▶ _THE PROBLEM_:
Below is a listing from which only part is wanted; return exactly the lines from the one with "(723, 210) = (433, 197): yellow" up to and including the one with "(864, 367) = (650, 241): brown".

▶ _EXTRACTED RECORDS_:

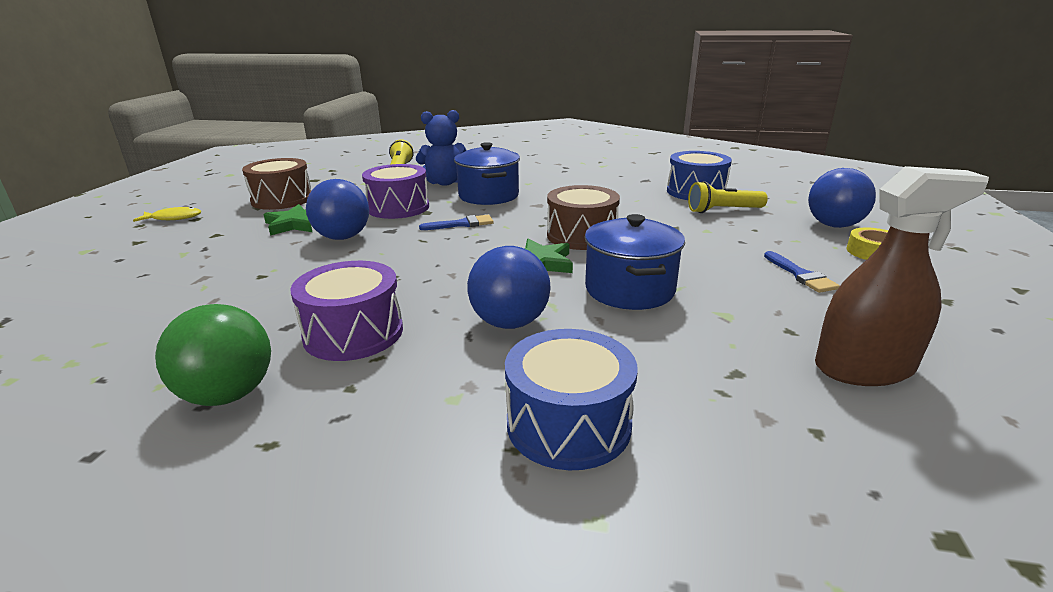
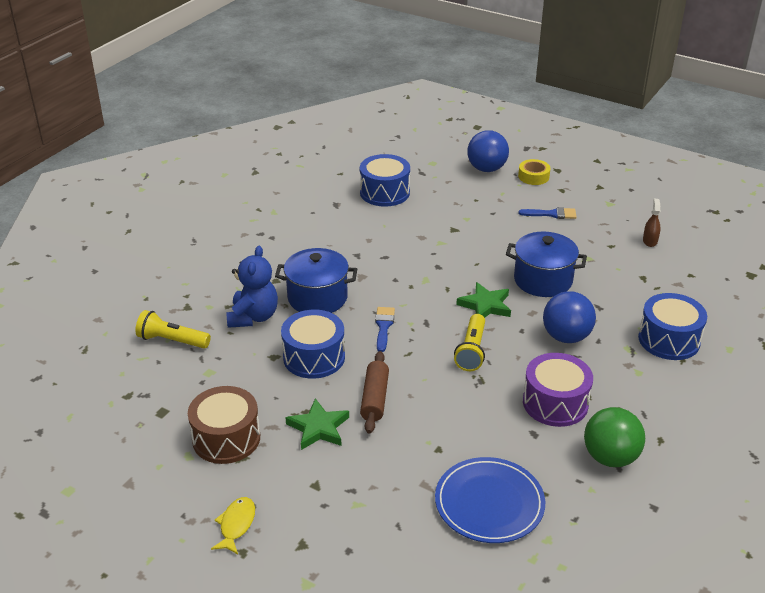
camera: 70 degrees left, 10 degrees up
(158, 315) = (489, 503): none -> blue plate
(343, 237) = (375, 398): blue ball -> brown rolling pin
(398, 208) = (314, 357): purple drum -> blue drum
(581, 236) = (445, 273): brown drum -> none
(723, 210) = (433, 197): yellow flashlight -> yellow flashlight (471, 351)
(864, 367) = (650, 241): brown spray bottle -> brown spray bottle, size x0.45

...

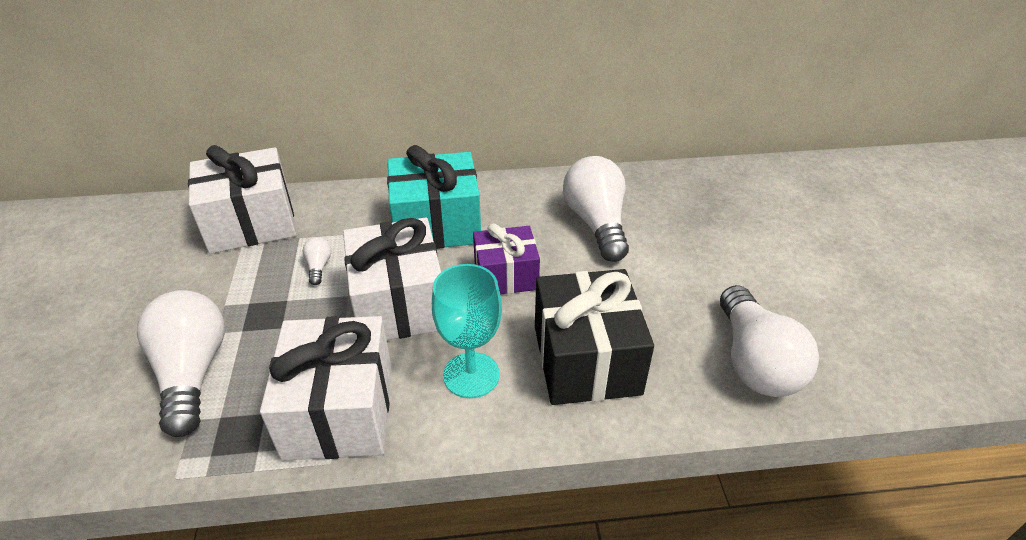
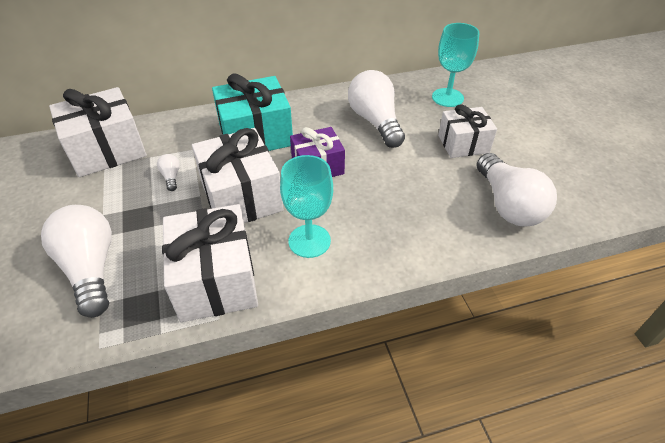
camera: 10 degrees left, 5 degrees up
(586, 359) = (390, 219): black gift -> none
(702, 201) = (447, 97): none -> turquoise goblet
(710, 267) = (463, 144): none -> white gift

▶ _EXERCISE SOLUTION_:
(723, 210) = (433, 197): yellow flashlight -> yellow flashlight (471, 351)
(864, 367) = (650, 241): brown spray bottle -> brown spray bottle, size x0.45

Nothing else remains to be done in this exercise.